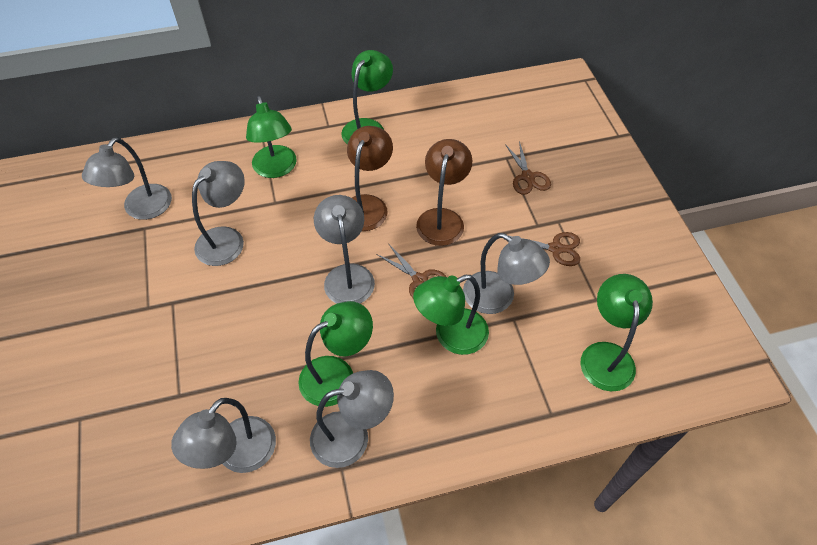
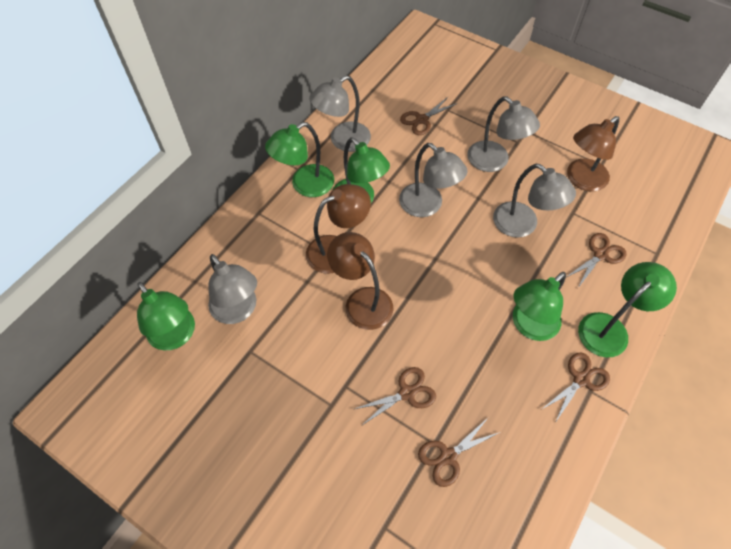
brown lamp: 2 -> 3
brown scissors: 3 -> 5
grey lamp: 6 -> 5

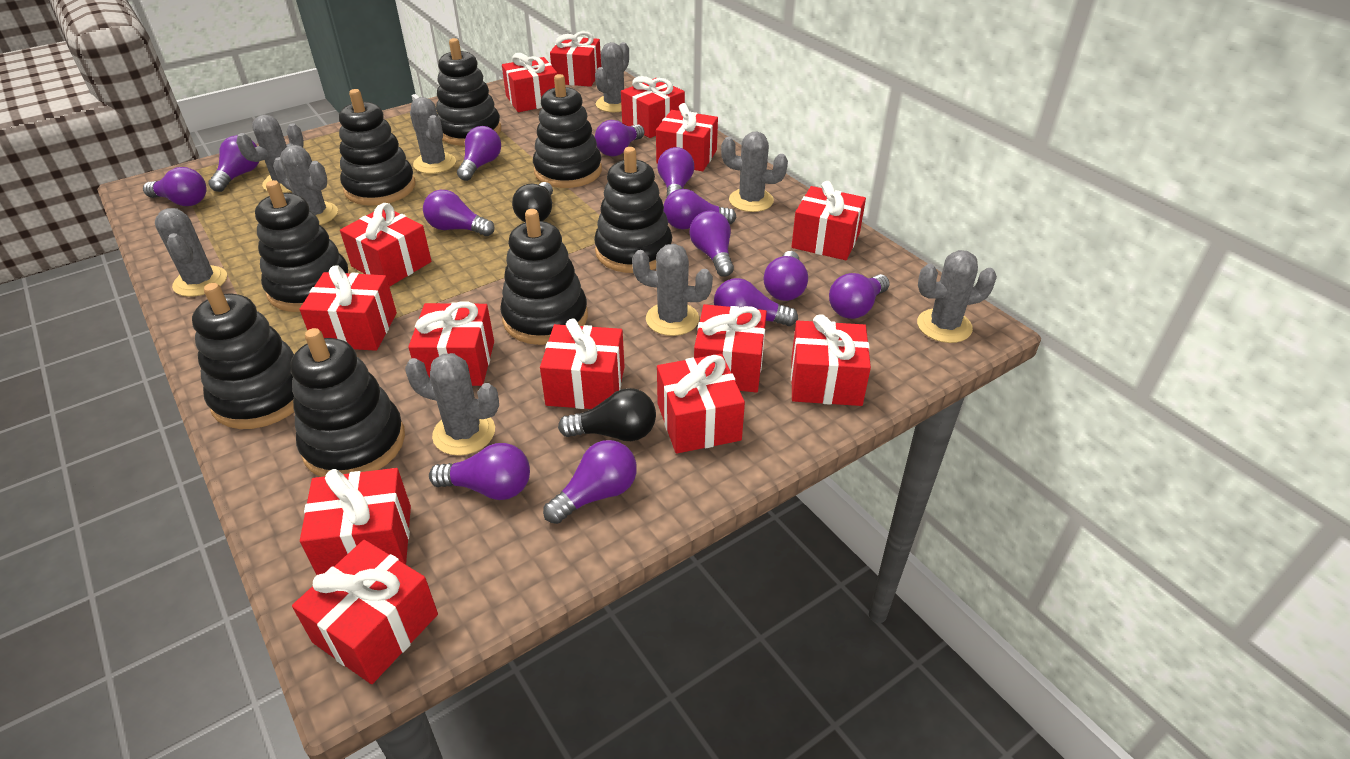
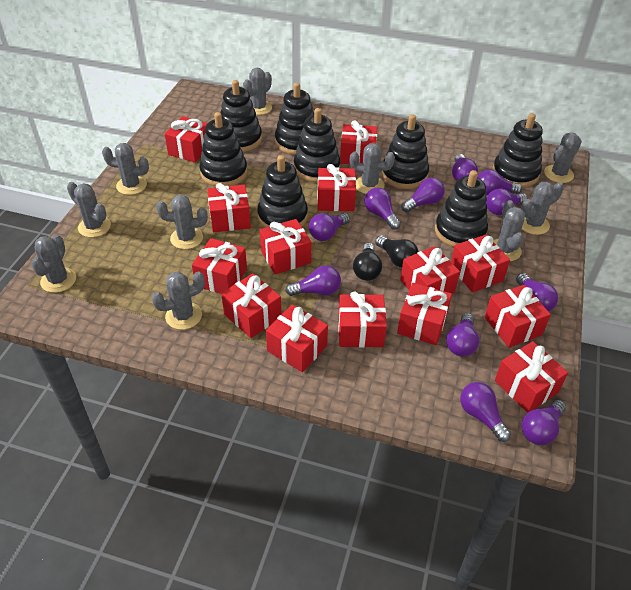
grey cactus: 9 -> 10
purple light bulb: 13 -> 11

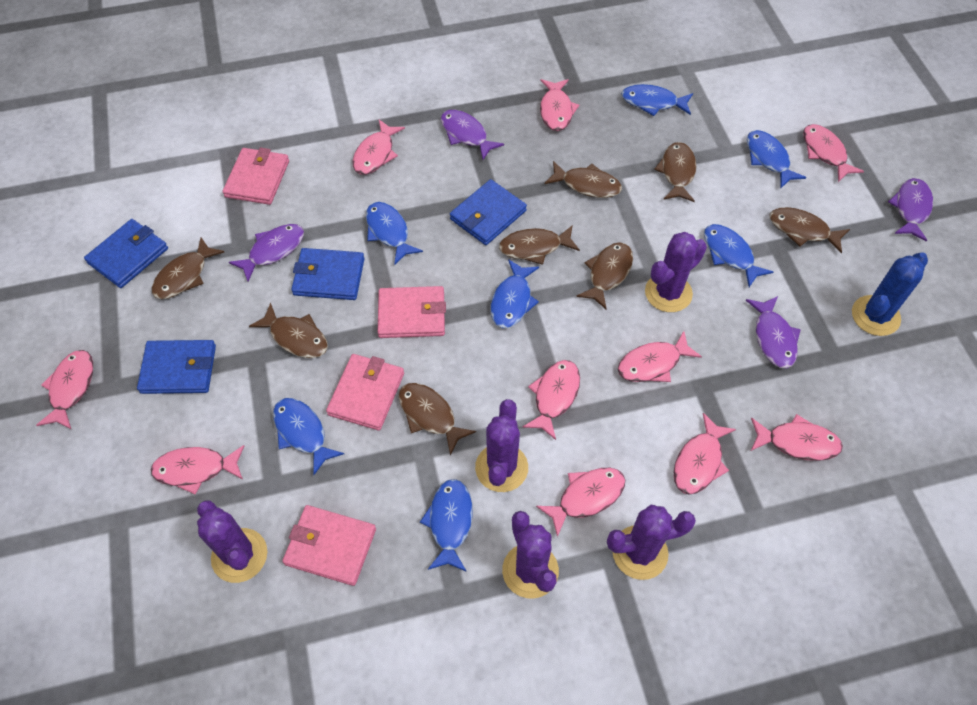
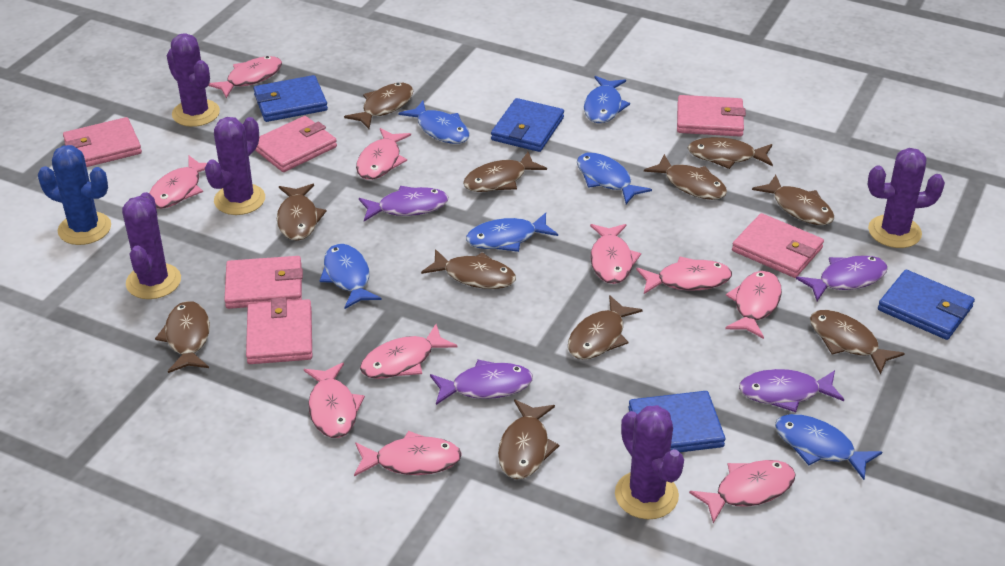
blue fish: 7 -> 6
brown fish: 8 -> 11
pink wallet: 4 -> 6

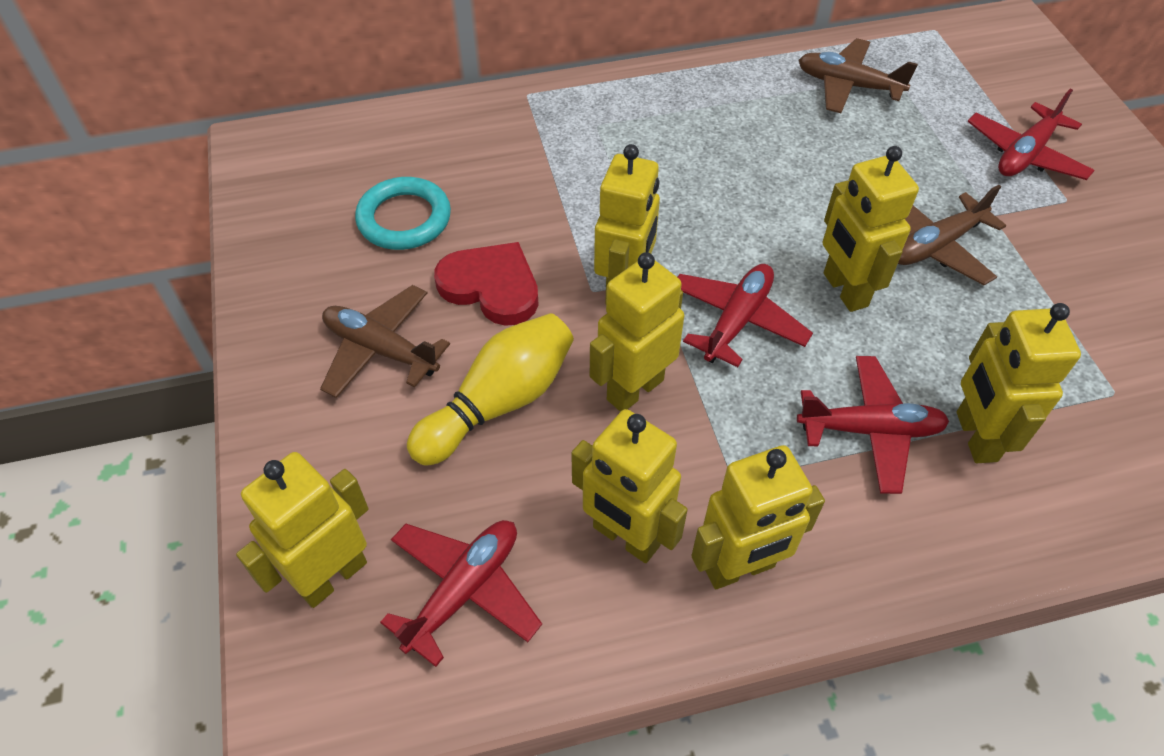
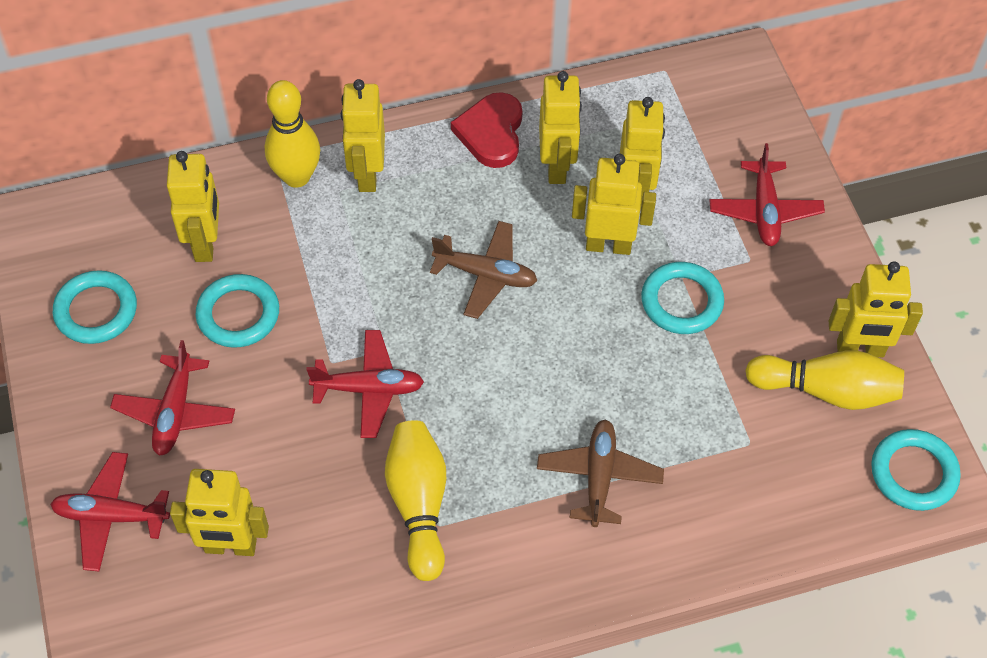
brown plane: 3 -> 2
turquoise ring: 1 -> 4
yellow bowling pin: 1 -> 3

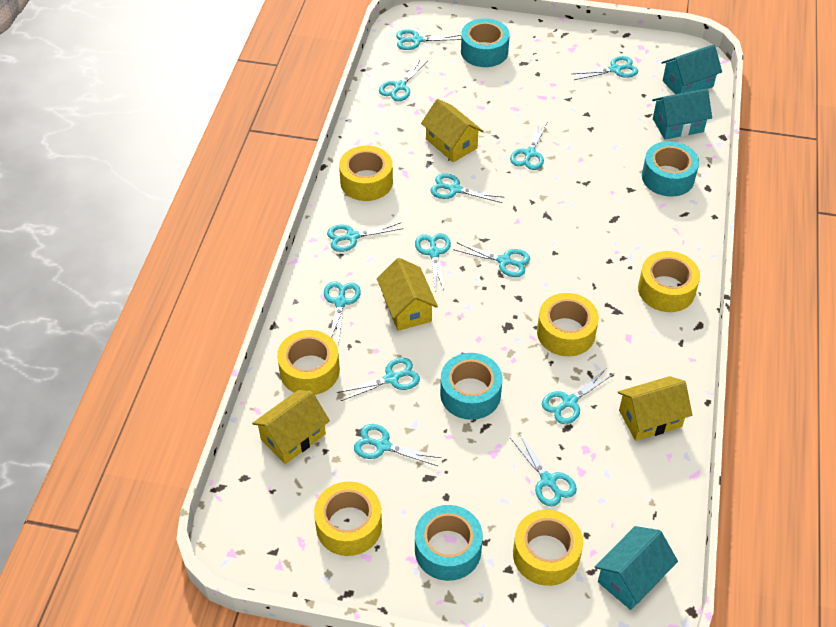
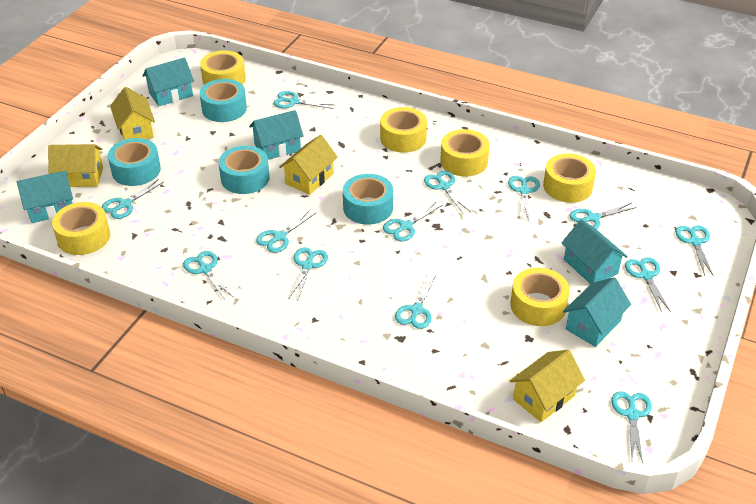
turquoise house: 3 -> 5

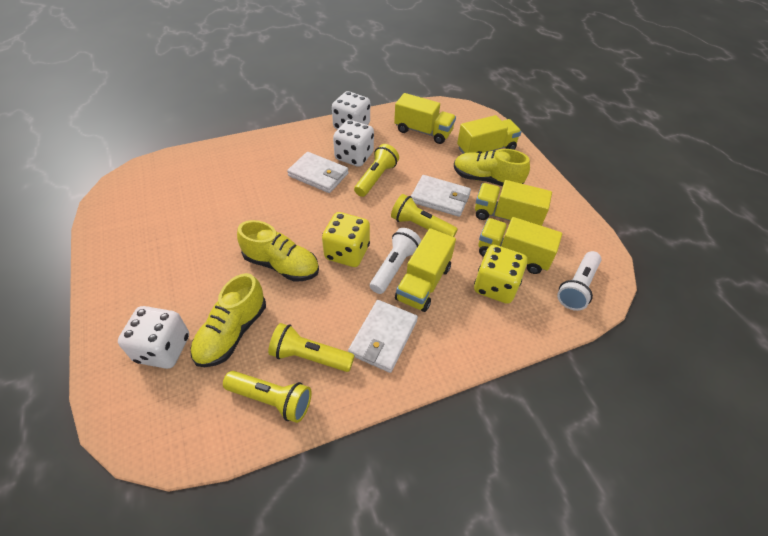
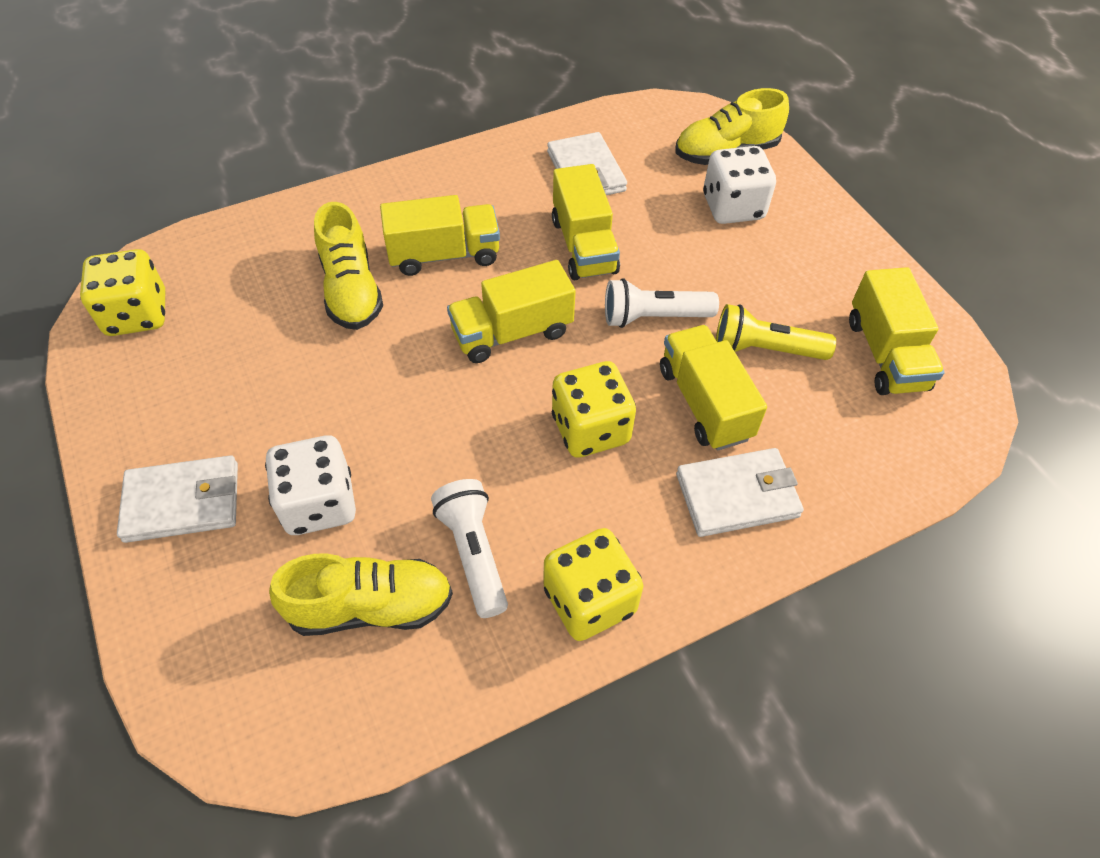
white dice: 3 -> 2
yellow dice: 2 -> 3
yellow flashlight: 4 -> 1

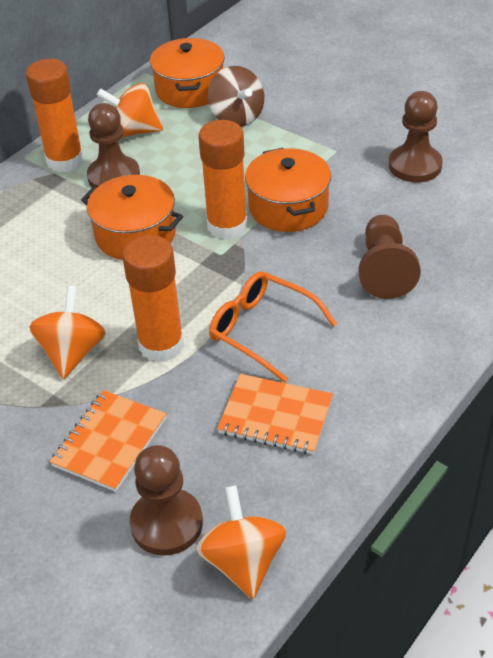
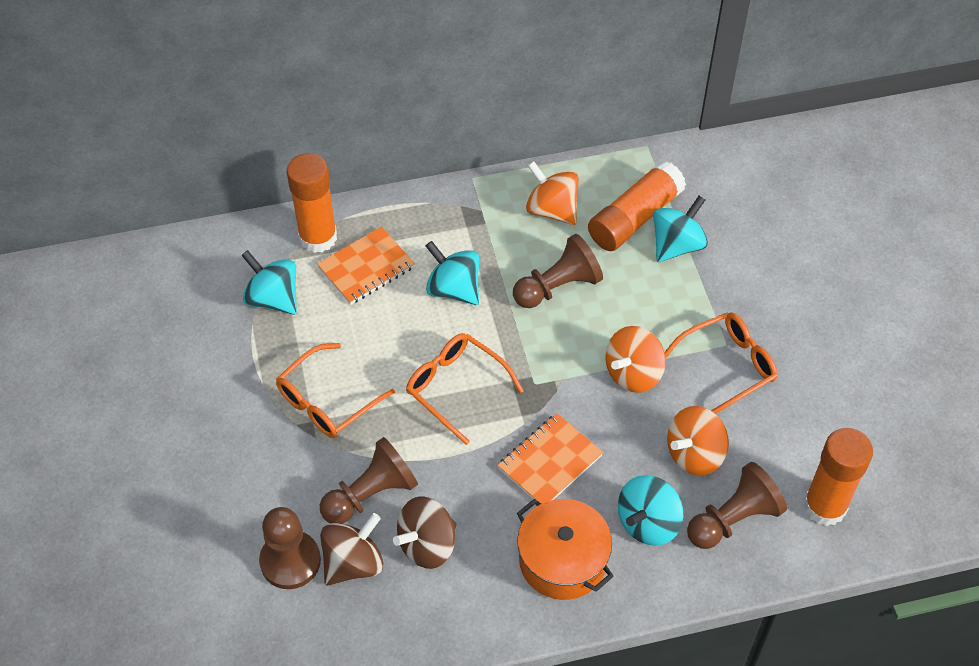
brown spinning top: 1 -> 2
orange glasses: 1 -> 3
orange pot: 3 -> 1
turquoise spinning top: 0 -> 4

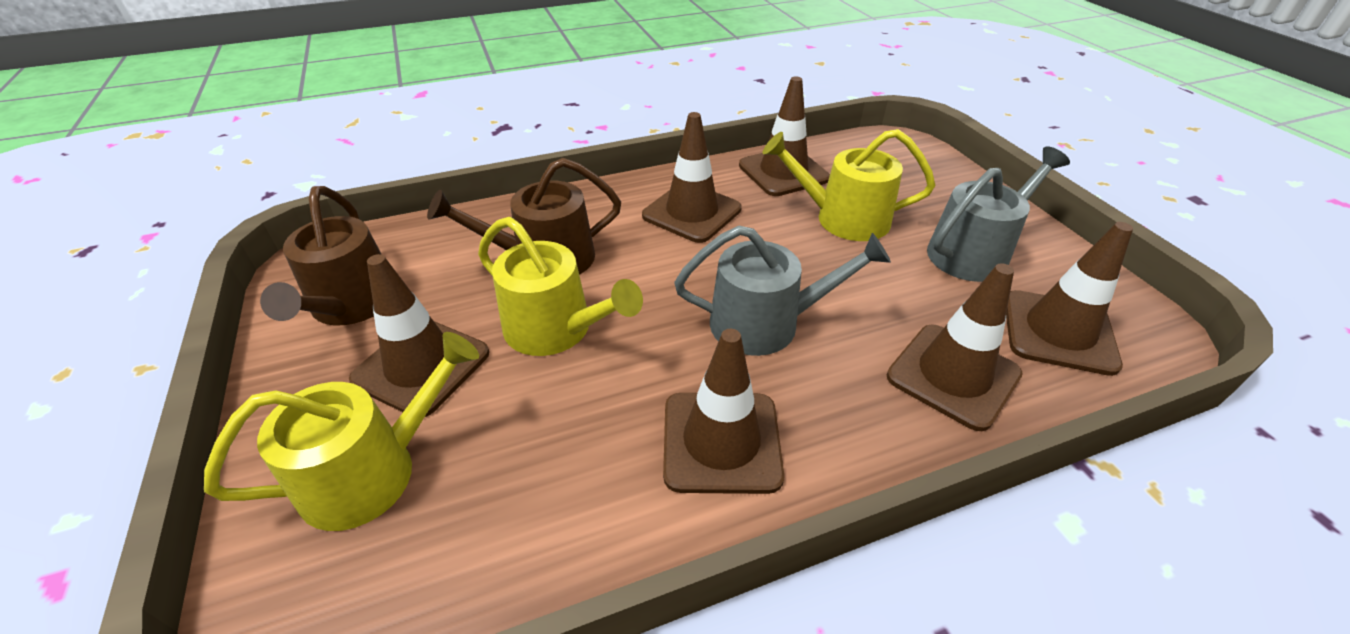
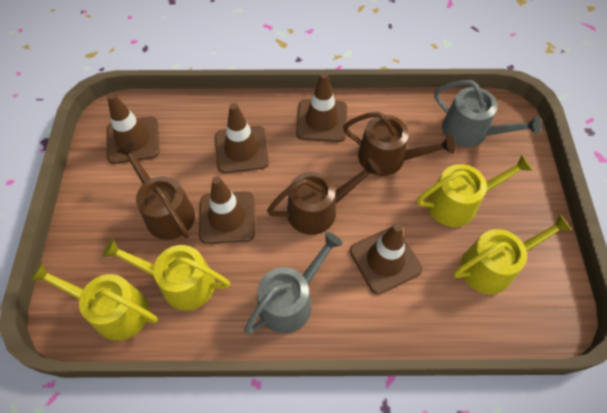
brown traffic cone: 6 -> 5
brown watering can: 2 -> 3
yellow watering can: 3 -> 4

### TASK
Where does the string "turquoise" appear in the records above? Show every line that holds it.

### OUTPUT FOR THIS EXERCISE
turquoise ring: 1 -> 4
turquoise house: 3 -> 5
turquoise spinning top: 0 -> 4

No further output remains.